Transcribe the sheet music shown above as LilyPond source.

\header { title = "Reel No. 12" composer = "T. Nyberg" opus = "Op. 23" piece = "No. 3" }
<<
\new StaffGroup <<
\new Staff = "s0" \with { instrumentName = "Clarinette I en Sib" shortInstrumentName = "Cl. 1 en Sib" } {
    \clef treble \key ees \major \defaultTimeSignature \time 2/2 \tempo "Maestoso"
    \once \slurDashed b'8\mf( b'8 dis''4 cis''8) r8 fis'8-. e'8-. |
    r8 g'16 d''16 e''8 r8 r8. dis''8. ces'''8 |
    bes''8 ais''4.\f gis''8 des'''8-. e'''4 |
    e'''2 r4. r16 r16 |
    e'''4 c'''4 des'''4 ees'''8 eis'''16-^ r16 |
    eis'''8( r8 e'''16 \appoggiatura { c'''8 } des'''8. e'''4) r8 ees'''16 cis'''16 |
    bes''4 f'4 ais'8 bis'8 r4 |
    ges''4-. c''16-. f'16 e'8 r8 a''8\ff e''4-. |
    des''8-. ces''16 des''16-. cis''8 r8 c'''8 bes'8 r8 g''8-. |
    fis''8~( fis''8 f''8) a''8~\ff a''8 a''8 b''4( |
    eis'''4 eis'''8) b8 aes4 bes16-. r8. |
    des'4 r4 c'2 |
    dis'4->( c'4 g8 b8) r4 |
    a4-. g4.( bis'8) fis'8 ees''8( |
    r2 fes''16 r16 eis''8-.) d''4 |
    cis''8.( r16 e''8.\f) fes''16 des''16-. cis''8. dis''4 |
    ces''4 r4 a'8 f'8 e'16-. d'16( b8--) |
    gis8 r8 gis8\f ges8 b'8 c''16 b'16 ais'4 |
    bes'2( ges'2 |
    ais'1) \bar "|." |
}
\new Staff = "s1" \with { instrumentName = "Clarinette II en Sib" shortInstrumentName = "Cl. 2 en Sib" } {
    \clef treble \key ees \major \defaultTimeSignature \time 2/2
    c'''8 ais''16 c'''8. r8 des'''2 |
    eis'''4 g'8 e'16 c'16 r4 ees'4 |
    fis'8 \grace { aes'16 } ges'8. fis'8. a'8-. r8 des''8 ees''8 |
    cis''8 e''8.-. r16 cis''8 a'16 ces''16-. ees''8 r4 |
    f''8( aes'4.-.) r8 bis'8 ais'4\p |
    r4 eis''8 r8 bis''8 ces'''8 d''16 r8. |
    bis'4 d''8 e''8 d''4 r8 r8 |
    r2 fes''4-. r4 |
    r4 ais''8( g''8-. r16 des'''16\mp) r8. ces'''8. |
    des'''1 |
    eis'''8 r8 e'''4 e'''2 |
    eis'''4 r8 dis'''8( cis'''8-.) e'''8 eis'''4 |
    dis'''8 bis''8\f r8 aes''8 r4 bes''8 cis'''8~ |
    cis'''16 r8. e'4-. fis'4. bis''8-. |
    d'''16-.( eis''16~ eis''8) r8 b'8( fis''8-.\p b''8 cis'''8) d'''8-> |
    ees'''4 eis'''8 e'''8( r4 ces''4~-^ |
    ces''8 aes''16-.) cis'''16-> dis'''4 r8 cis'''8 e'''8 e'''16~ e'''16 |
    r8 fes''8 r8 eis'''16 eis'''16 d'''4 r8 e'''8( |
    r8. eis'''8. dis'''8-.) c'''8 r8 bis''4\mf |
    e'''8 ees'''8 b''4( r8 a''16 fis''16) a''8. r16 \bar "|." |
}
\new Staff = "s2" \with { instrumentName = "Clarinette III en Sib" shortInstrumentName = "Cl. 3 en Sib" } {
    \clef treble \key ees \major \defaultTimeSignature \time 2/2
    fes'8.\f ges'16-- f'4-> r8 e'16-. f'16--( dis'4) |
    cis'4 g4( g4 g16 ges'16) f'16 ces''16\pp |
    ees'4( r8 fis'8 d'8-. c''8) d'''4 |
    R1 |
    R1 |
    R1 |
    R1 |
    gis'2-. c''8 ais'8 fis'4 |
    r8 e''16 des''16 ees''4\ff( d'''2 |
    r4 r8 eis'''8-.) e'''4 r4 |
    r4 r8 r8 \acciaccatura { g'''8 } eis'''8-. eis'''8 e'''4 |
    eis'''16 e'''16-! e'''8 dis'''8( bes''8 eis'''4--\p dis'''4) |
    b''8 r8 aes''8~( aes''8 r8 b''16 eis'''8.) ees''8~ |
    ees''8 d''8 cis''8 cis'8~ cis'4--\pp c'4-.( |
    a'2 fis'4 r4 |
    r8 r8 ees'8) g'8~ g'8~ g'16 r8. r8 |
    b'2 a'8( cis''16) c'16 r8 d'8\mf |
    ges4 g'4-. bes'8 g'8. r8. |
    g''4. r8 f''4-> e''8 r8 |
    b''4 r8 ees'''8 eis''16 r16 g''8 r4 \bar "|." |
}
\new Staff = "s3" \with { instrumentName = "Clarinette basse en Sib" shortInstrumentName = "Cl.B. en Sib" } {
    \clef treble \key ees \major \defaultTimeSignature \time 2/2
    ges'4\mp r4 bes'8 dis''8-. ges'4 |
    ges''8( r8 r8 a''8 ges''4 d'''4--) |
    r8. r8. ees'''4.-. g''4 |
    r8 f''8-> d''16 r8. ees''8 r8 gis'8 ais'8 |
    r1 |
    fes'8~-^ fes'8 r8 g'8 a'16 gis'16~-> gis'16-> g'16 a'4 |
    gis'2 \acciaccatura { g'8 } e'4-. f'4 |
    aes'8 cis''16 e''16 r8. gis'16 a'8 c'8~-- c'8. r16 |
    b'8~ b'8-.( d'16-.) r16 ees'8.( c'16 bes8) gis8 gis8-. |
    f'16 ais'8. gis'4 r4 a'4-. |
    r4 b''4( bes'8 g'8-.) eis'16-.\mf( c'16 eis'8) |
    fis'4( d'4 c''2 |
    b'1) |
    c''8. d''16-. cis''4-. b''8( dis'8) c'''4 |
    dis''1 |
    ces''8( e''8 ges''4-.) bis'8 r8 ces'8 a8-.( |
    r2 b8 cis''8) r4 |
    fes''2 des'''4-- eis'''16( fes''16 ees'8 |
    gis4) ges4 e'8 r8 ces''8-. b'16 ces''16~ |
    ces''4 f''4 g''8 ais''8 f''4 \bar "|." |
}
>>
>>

▬▬▬

## WHAT NEEDS TO BE DONE
Pull out every line of the records above that contains the string "instrumentName". Match case.

## RESULT OF THE TASK
\new Staff = "s0" \with { instrumentName = "Clarinette I en Sib" shortInstrumentName = "Cl. 1 en Sib" } {
\new Staff = "s1" \with { instrumentName = "Clarinette II en Sib" shortInstrumentName = "Cl. 2 en Sib" } {
\new Staff = "s2" \with { instrumentName = "Clarinette III en Sib" shortInstrumentName = "Cl. 3 en Sib" } {
\new Staff = "s3" \with { instrumentName = "Clarinette basse en Sib" shortInstrumentName = "Cl.B. en Sib" } {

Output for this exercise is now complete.